▶ **AIM OF THE EXERCISE**:
Restate each line of the listing exactly, without carrying over any pictures.

START INFORMATION PROVIDED

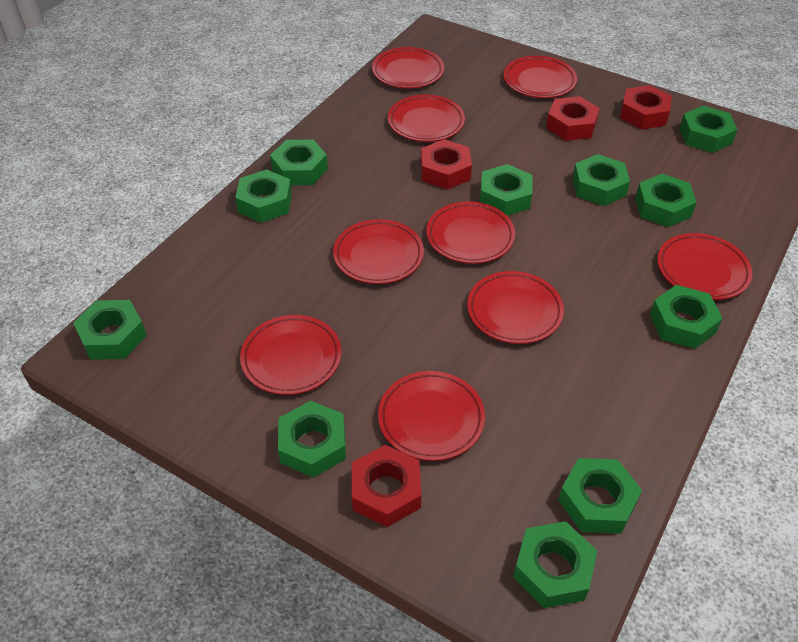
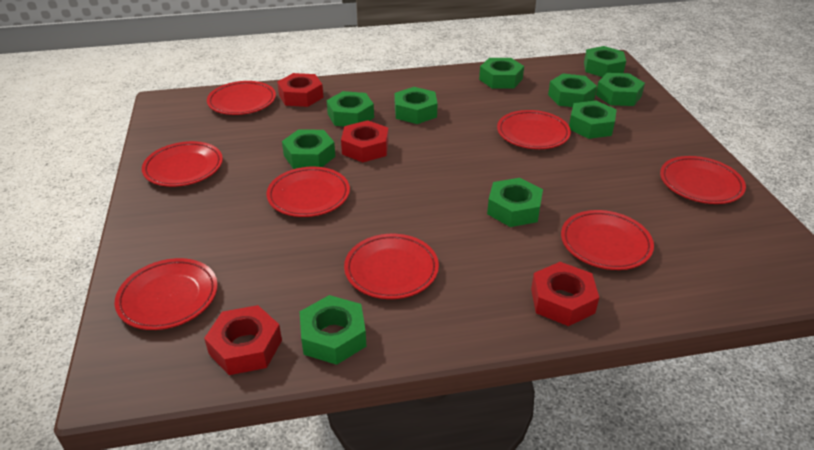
green nut: 11 -> 10
red plate: 9 -> 8

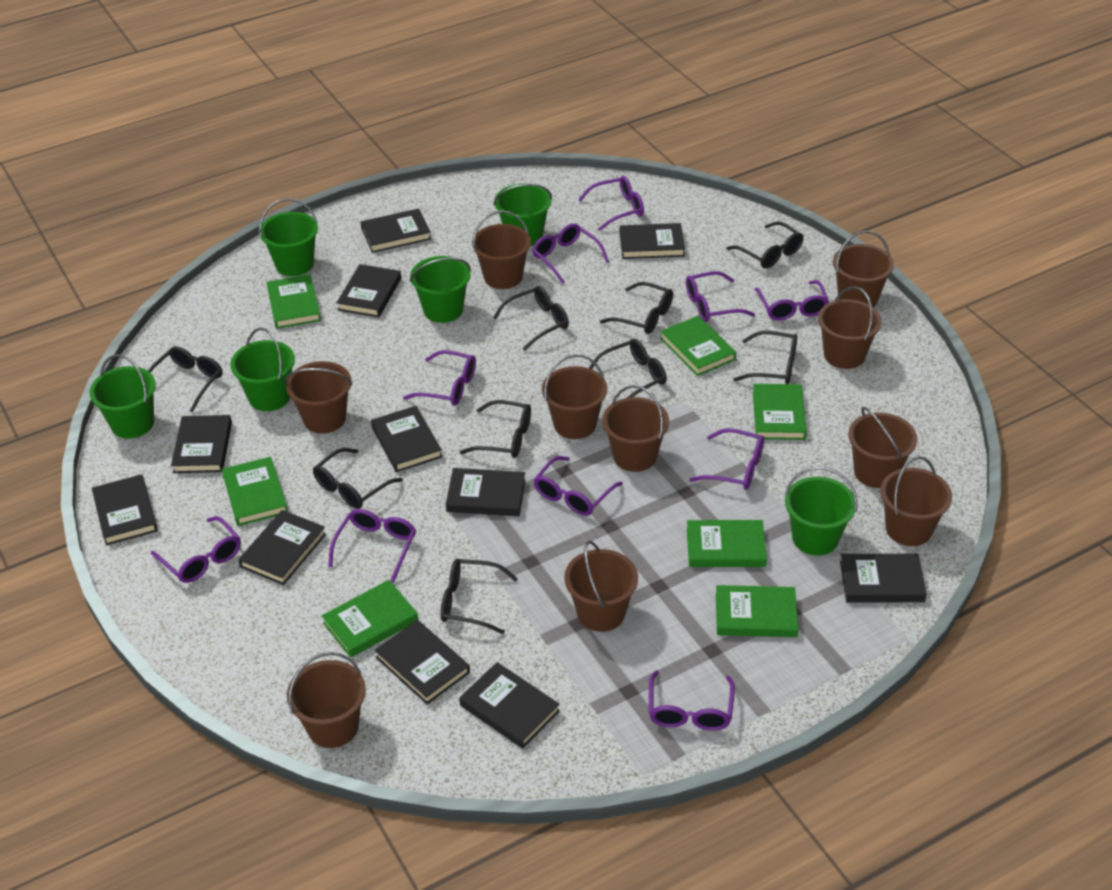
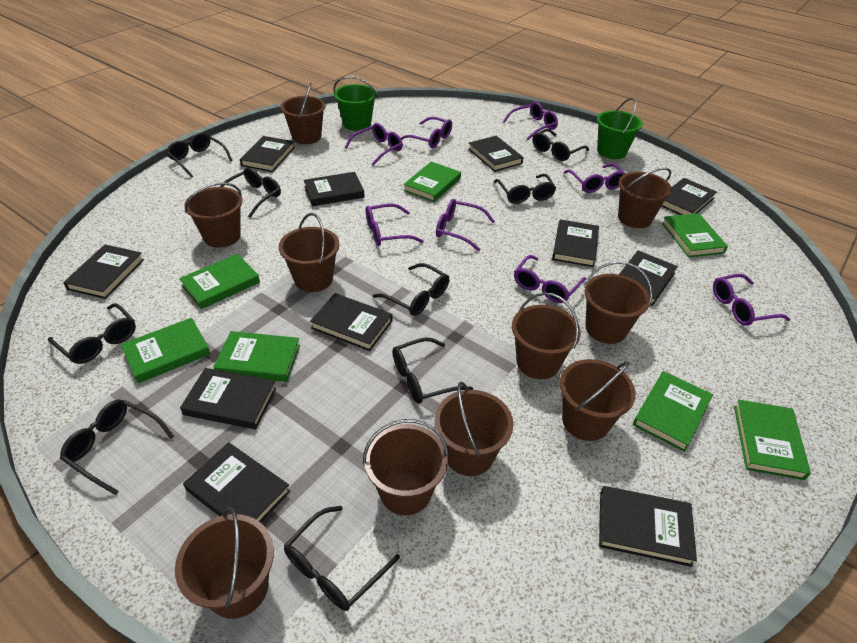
green bucket: 6 -> 2
purple glasses: 10 -> 8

END INFORMATION PROVIDED

▶ **ANSWER BOX**:
green nut: 11 -> 10
red plate: 9 -> 8

green bucket: 6 -> 2
purple glasses: 10 -> 8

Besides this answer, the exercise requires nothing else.